RECORDS FOR THE TASK:
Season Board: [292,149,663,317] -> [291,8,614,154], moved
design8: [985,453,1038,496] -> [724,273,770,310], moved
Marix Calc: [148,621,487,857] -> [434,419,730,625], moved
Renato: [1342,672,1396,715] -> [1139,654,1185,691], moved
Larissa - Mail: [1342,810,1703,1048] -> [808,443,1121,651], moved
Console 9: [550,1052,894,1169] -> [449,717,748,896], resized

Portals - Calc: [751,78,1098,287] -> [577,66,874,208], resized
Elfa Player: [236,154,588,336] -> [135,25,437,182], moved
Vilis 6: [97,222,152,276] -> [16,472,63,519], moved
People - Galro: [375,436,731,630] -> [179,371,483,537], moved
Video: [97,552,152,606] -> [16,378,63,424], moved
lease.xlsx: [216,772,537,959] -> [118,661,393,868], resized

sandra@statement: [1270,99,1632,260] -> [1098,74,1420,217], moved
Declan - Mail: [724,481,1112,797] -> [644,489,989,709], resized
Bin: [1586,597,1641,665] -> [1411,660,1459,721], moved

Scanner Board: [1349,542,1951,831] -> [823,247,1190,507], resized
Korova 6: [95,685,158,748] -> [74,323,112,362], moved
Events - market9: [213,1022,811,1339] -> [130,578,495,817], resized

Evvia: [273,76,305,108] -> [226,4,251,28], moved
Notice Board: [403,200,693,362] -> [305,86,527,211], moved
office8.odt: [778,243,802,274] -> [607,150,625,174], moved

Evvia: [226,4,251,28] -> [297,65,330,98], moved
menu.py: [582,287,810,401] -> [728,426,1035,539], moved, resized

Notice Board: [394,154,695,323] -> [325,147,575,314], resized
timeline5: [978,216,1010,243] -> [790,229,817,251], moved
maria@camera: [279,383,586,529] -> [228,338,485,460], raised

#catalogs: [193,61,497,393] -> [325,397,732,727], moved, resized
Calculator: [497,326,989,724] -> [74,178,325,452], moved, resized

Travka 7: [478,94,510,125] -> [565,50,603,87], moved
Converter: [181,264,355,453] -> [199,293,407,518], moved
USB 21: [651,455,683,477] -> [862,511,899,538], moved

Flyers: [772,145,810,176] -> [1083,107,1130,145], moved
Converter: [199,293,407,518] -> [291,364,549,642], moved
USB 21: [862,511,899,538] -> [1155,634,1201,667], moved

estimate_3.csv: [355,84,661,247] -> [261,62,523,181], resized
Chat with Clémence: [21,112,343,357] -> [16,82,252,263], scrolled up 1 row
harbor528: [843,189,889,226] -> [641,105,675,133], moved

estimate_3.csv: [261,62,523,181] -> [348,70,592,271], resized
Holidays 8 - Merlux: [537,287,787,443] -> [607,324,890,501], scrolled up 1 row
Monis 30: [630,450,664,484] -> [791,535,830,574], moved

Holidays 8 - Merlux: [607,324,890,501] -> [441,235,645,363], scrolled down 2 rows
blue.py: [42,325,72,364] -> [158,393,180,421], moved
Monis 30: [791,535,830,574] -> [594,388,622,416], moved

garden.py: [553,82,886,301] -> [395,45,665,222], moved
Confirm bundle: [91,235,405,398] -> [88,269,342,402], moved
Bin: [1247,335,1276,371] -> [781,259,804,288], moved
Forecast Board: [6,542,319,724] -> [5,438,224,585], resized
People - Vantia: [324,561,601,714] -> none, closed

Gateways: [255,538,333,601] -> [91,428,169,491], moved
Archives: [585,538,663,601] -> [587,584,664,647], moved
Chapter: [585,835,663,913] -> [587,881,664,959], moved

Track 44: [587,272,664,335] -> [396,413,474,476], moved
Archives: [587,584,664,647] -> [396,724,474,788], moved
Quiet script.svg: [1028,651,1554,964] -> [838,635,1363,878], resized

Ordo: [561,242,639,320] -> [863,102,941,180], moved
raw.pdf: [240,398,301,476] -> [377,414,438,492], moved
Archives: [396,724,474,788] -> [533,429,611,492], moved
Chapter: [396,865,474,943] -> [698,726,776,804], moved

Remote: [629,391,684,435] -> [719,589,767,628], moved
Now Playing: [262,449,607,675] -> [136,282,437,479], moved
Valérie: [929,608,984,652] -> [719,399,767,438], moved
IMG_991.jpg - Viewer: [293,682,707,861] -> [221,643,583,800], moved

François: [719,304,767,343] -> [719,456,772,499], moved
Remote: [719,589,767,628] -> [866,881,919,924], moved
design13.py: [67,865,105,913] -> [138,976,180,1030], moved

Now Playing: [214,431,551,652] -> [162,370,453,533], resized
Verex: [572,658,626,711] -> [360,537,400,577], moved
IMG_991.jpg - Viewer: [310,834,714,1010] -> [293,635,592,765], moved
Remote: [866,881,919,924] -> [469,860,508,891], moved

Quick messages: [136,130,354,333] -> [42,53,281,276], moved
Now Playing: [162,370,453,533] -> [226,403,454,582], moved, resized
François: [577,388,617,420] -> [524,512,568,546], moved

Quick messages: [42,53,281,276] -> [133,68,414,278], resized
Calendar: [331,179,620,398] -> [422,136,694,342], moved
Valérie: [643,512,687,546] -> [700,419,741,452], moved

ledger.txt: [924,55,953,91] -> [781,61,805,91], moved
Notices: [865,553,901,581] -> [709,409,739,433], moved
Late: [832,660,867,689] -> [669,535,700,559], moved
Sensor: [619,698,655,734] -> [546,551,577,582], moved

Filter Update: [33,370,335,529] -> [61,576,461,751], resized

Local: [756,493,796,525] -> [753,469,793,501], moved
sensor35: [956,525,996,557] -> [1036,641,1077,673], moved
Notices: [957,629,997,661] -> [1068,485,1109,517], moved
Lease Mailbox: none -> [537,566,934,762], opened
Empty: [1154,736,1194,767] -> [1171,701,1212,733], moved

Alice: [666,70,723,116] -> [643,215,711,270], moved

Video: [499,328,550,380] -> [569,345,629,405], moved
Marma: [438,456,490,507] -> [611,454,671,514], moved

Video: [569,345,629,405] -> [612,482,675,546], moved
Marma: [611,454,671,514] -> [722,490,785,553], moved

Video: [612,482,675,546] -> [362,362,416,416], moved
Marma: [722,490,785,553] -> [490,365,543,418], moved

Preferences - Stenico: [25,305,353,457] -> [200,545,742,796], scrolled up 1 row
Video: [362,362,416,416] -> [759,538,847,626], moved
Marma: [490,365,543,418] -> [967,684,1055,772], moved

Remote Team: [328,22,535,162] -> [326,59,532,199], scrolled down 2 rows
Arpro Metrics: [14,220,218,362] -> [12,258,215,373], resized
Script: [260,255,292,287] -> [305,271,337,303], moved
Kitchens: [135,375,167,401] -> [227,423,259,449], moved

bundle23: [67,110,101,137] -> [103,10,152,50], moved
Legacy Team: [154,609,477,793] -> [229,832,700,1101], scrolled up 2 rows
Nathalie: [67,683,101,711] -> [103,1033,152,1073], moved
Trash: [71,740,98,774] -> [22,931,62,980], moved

WHAT YOU ARE ASKED TO DO: All lines above are to be transcribed exactly.

EXERCISE OUTPUT:
Season Board: [292,149,663,317] -> [291,8,614,154], moved
design8: [985,453,1038,496] -> [724,273,770,310], moved
Marix Calc: [148,621,487,857] -> [434,419,730,625], moved
Renato: [1342,672,1396,715] -> [1139,654,1185,691], moved
Larissa - Mail: [1342,810,1703,1048] -> [808,443,1121,651], moved
Console 9: [550,1052,894,1169] -> [449,717,748,896], resized

Portals - Calc: [751,78,1098,287] -> [577,66,874,208], resized
Elfa Player: [236,154,588,336] -> [135,25,437,182], moved
Vilis 6: [97,222,152,276] -> [16,472,63,519], moved
People - Galro: [375,436,731,630] -> [179,371,483,537], moved
Video: [97,552,152,606] -> [16,378,63,424], moved
lease.xlsx: [216,772,537,959] -> [118,661,393,868], resized

sandra@statement: [1270,99,1632,260] -> [1098,74,1420,217], moved
Declan - Mail: [724,481,1112,797] -> [644,489,989,709], resized
Bin: [1586,597,1641,665] -> [1411,660,1459,721], moved

Scanner Board: [1349,542,1951,831] -> [823,247,1190,507], resized
Korova 6: [95,685,158,748] -> [74,323,112,362], moved
Events - market9: [213,1022,811,1339] -> [130,578,495,817], resized

Evvia: [273,76,305,108] -> [226,4,251,28], moved
Notice Board: [403,200,693,362] -> [305,86,527,211], moved
office8.odt: [778,243,802,274] -> [607,150,625,174], moved

Evvia: [226,4,251,28] -> [297,65,330,98], moved
menu.py: [582,287,810,401] -> [728,426,1035,539], moved, resized

Notice Board: [394,154,695,323] -> [325,147,575,314], resized
timeline5: [978,216,1010,243] -> [790,229,817,251], moved
maria@camera: [279,383,586,529] -> [228,338,485,460], raised

#catalogs: [193,61,497,393] -> [325,397,732,727], moved, resized
Calculator: [497,326,989,724] -> [74,178,325,452], moved, resized

Travka 7: [478,94,510,125] -> [565,50,603,87], moved
Converter: [181,264,355,453] -> [199,293,407,518], moved
USB 21: [651,455,683,477] -> [862,511,899,538], moved

Flyers: [772,145,810,176] -> [1083,107,1130,145], moved
Converter: [199,293,407,518] -> [291,364,549,642], moved
USB 21: [862,511,899,538] -> [1155,634,1201,667], moved

estimate_3.csv: [355,84,661,247] -> [261,62,523,181], resized
Chat with Clémence: [21,112,343,357] -> [16,82,252,263], scrolled up 1 row
harbor528: [843,189,889,226] -> [641,105,675,133], moved

estimate_3.csv: [261,62,523,181] -> [348,70,592,271], resized
Holidays 8 - Merlux: [537,287,787,443] -> [607,324,890,501], scrolled up 1 row
Monis 30: [630,450,664,484] -> [791,535,830,574], moved

Holidays 8 - Merlux: [607,324,890,501] -> [441,235,645,363], scrolled down 2 rows
blue.py: [42,325,72,364] -> [158,393,180,421], moved
Monis 30: [791,535,830,574] -> [594,388,622,416], moved

garden.py: [553,82,886,301] -> [395,45,665,222], moved
Confirm bundle: [91,235,405,398] -> [88,269,342,402], moved
Bin: [1247,335,1276,371] -> [781,259,804,288], moved
Forecast Board: [6,542,319,724] -> [5,438,224,585], resized
People - Vantia: [324,561,601,714] -> none, closed

Gateways: [255,538,333,601] -> [91,428,169,491], moved
Archives: [585,538,663,601] -> [587,584,664,647], moved
Chapter: [585,835,663,913] -> [587,881,664,959], moved

Track 44: [587,272,664,335] -> [396,413,474,476], moved
Archives: [587,584,664,647] -> [396,724,474,788], moved
Quiet script.svg: [1028,651,1554,964] -> [838,635,1363,878], resized

Ordo: [561,242,639,320] -> [863,102,941,180], moved
raw.pdf: [240,398,301,476] -> [377,414,438,492], moved
Archives: [396,724,474,788] -> [533,429,611,492], moved
Chapter: [396,865,474,943] -> [698,726,776,804], moved

Remote: [629,391,684,435] -> [719,589,767,628], moved
Now Playing: [262,449,607,675] -> [136,282,437,479], moved
Valérie: [929,608,984,652] -> [719,399,767,438], moved
IMG_991.jpg - Viewer: [293,682,707,861] -> [221,643,583,800], moved

François: [719,304,767,343] -> [719,456,772,499], moved
Remote: [719,589,767,628] -> [866,881,919,924], moved
design13.py: [67,865,105,913] -> [138,976,180,1030], moved

Now Playing: [214,431,551,652] -> [162,370,453,533], resized
Verex: [572,658,626,711] -> [360,537,400,577], moved
IMG_991.jpg - Viewer: [310,834,714,1010] -> [293,635,592,765], moved
Remote: [866,881,919,924] -> [469,860,508,891], moved

Quick messages: [136,130,354,333] -> [42,53,281,276], moved
Now Playing: [162,370,453,533] -> [226,403,454,582], moved, resized
François: [577,388,617,420] -> [524,512,568,546], moved

Quick messages: [42,53,281,276] -> [133,68,414,278], resized
Calendar: [331,179,620,398] -> [422,136,694,342], moved
Valérie: [643,512,687,546] -> [700,419,741,452], moved

ledger.txt: [924,55,953,91] -> [781,61,805,91], moved
Notices: [865,553,901,581] -> [709,409,739,433], moved
Late: [832,660,867,689] -> [669,535,700,559], moved
Sensor: [619,698,655,734] -> [546,551,577,582], moved

Filter Update: [33,370,335,529] -> [61,576,461,751], resized

Local: [756,493,796,525] -> [753,469,793,501], moved
sensor35: [956,525,996,557] -> [1036,641,1077,673], moved
Notices: [957,629,997,661] -> [1068,485,1109,517], moved
Lease Mailbox: none -> [537,566,934,762], opened
Empty: [1154,736,1194,767] -> [1171,701,1212,733], moved

Alice: [666,70,723,116] -> [643,215,711,270], moved

Video: [499,328,550,380] -> [569,345,629,405], moved
Marma: [438,456,490,507] -> [611,454,671,514], moved

Video: [569,345,629,405] -> [612,482,675,546], moved
Marma: [611,454,671,514] -> [722,490,785,553], moved

Video: [612,482,675,546] -> [362,362,416,416], moved
Marma: [722,490,785,553] -> [490,365,543,418], moved

Preferences - Stenico: [25,305,353,457] -> [200,545,742,796], scrolled up 1 row
Video: [362,362,416,416] -> [759,538,847,626], moved
Marma: [490,365,543,418] -> [967,684,1055,772], moved

Remote Team: [328,22,535,162] -> [326,59,532,199], scrolled down 2 rows
Arpro Metrics: [14,220,218,362] -> [12,258,215,373], resized
Script: [260,255,292,287] -> [305,271,337,303], moved
Kitchens: [135,375,167,401] -> [227,423,259,449], moved

bundle23: [67,110,101,137] -> [103,10,152,50], moved
Legacy Team: [154,609,477,793] -> [229,832,700,1101], scrolled up 2 rows
Nathalie: [67,683,101,711] -> [103,1033,152,1073], moved
Trash: [71,740,98,774] -> [22,931,62,980], moved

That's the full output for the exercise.